• DATA PROVIDED:
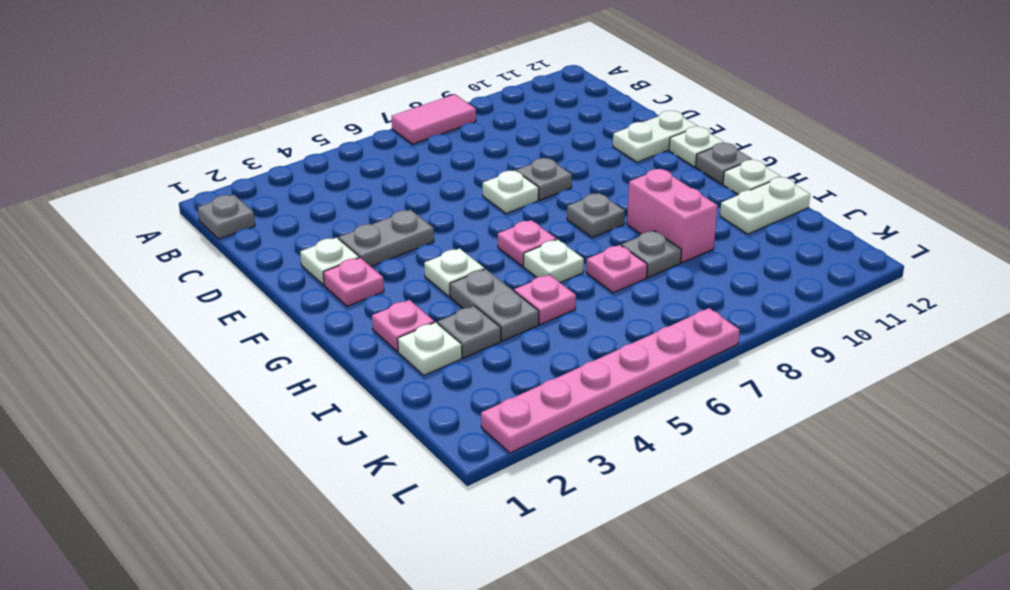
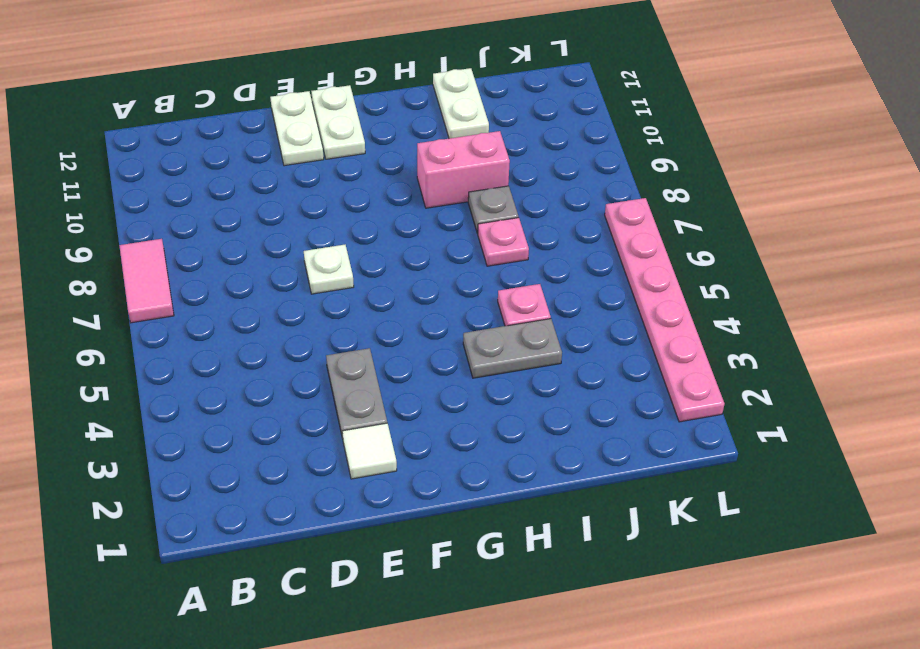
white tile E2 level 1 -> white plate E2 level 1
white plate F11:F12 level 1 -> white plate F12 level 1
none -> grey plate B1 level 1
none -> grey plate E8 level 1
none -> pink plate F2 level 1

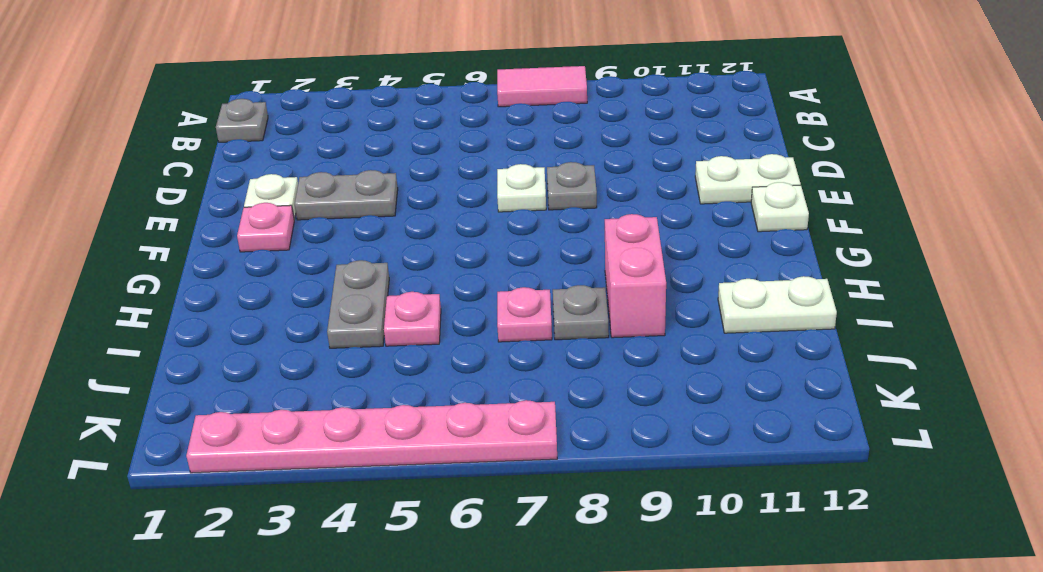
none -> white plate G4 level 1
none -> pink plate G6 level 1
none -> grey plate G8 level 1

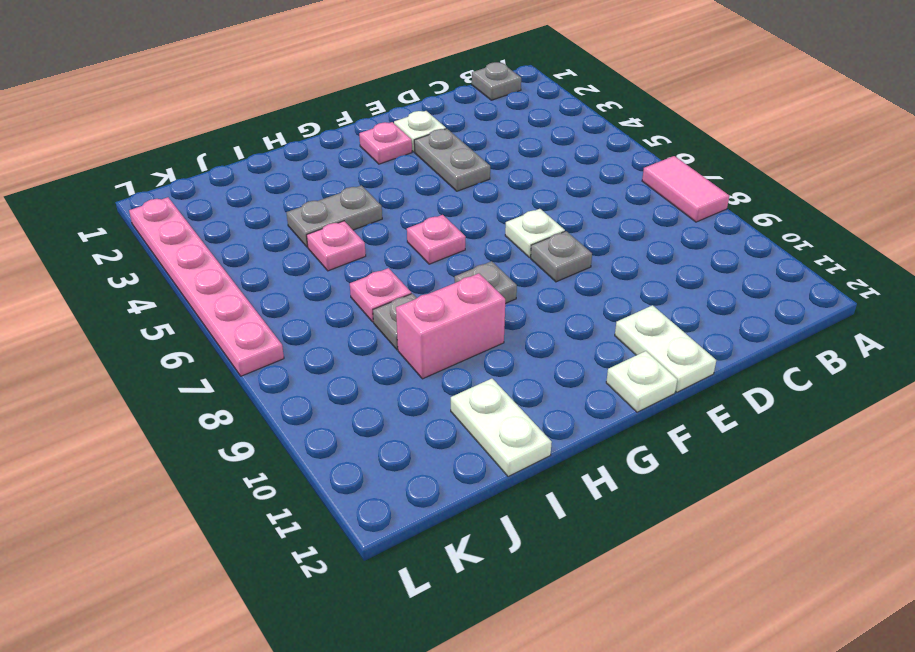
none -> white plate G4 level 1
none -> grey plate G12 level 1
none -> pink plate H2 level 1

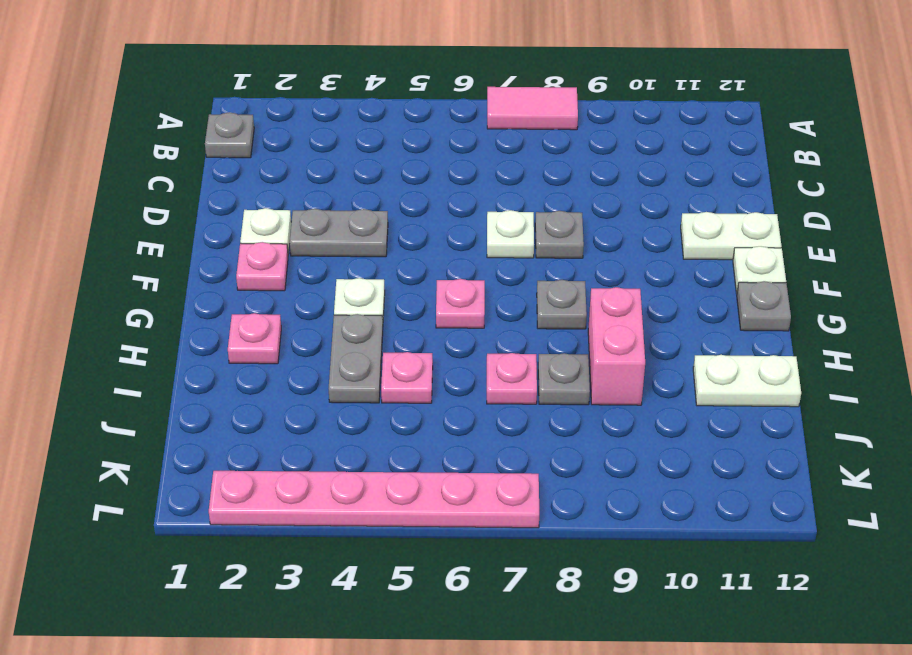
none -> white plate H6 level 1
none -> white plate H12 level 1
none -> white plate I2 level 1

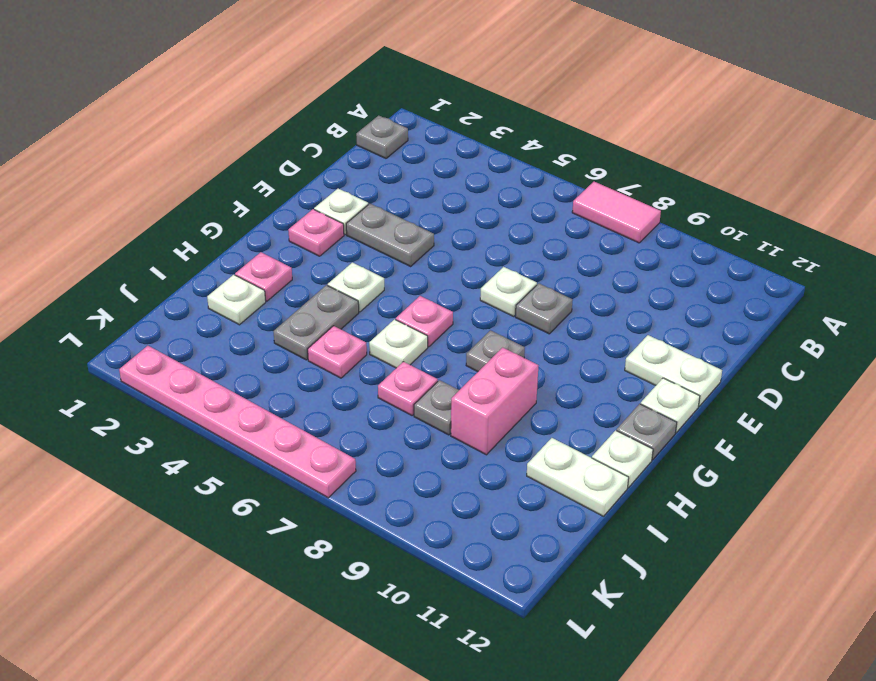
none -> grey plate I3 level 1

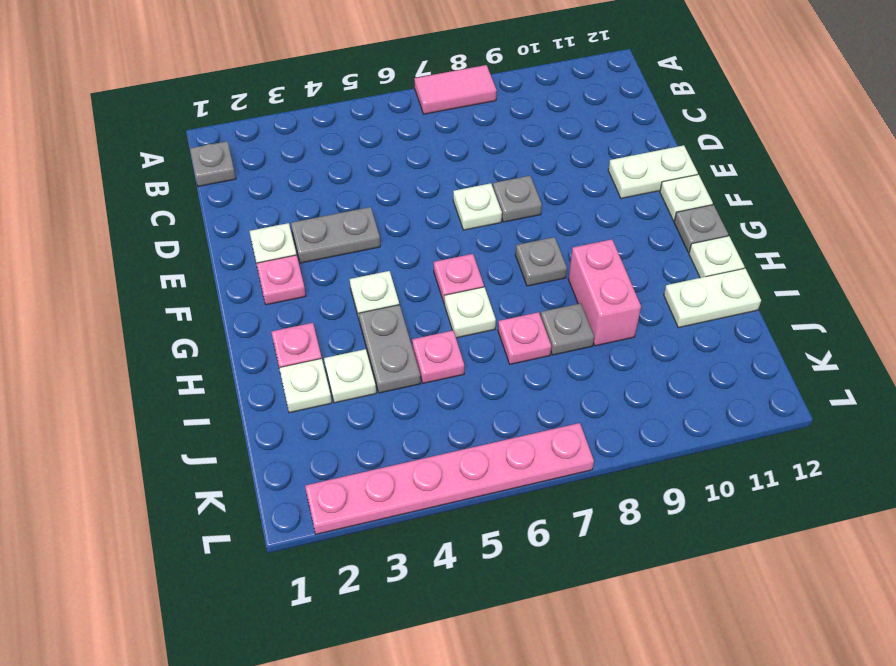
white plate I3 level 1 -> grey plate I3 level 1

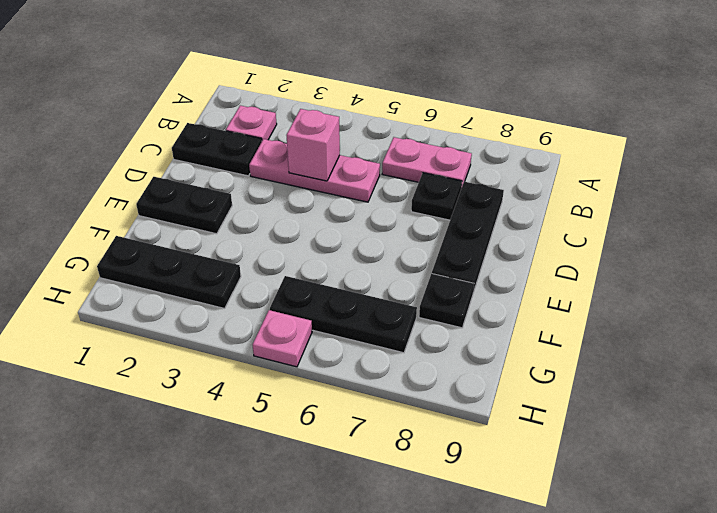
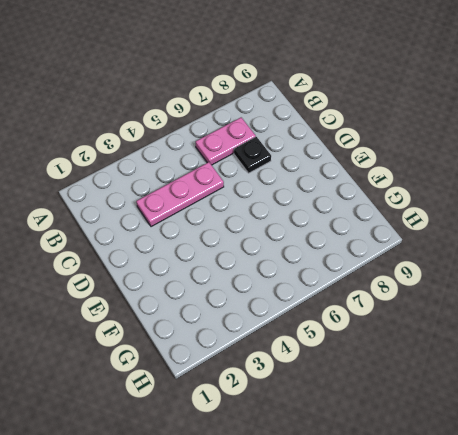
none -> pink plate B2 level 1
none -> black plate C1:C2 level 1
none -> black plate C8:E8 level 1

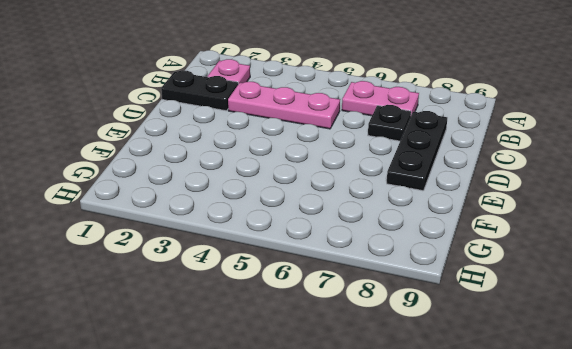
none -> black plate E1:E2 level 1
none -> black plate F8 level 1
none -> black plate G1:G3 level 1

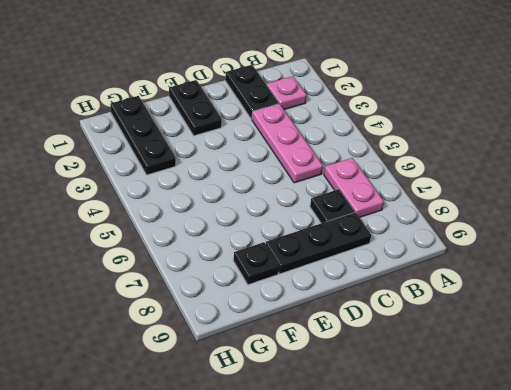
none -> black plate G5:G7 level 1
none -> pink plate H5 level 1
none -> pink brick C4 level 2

• TRY IT:
Only the lines from the one containing "white plate F11:F12" through the final line of the records should be retyped, exactly, with every picture omitted.

• RESPONSE:
white plate F11:F12 level 1 -> white plate F12 level 1
none -> grey plate B1 level 1
none -> grey plate E8 level 1
none -> pink plate F2 level 1

none -> white plate G4 level 1
none -> pink plate G6 level 1
none -> grey plate G8 level 1

none -> white plate G4 level 1
none -> grey plate G12 level 1
none -> pink plate H2 level 1

none -> white plate H6 level 1
none -> white plate H12 level 1
none -> white plate I2 level 1

none -> grey plate I3 level 1

white plate I3 level 1 -> grey plate I3 level 1

none -> pink plate B2 level 1
none -> black plate C1:C2 level 1
none -> black plate C8:E8 level 1

none -> black plate E1:E2 level 1
none -> black plate F8 level 1
none -> black plate G1:G3 level 1

none -> black plate G5:G7 level 1
none -> pink plate H5 level 1
none -> pink brick C4 level 2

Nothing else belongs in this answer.